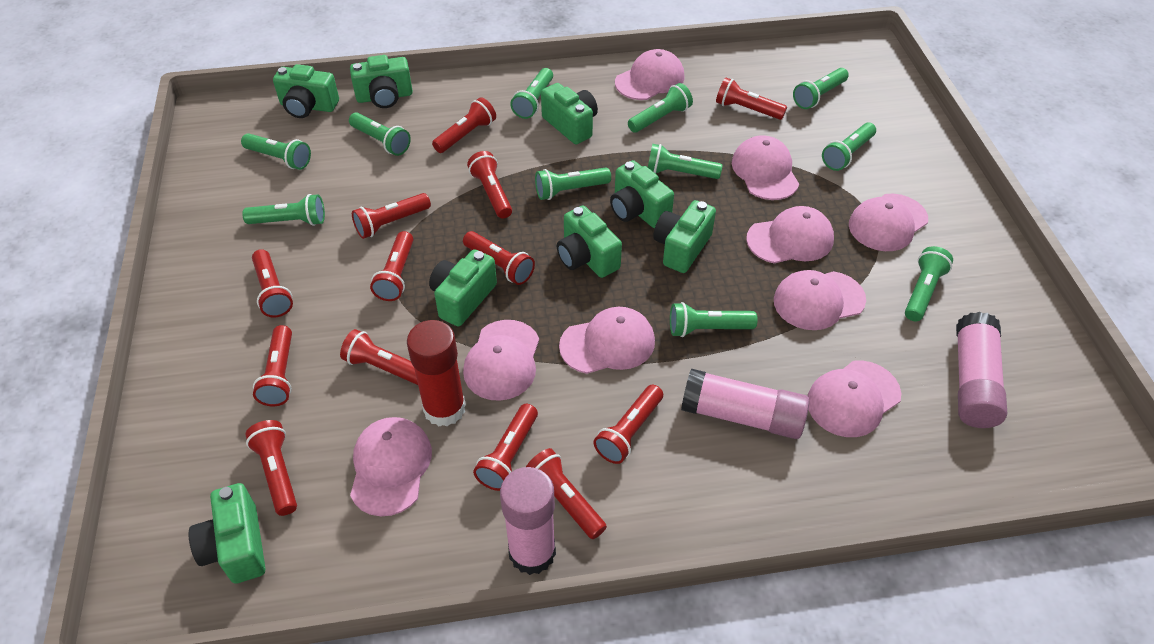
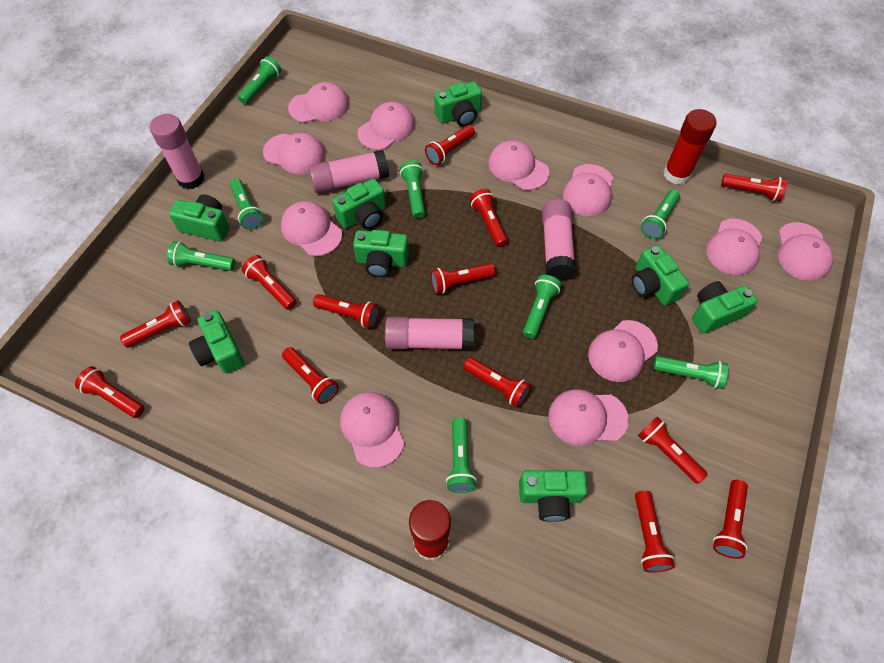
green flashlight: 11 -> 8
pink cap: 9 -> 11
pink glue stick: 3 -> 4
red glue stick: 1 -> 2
--
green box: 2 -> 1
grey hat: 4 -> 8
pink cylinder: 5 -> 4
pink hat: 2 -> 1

> Exercise instructions
Within the listing above, find every line containing the string "pink" and return it.

> Response to this task
pink cap: 9 -> 11
pink glue stick: 3 -> 4
pink cylinder: 5 -> 4
pink hat: 2 -> 1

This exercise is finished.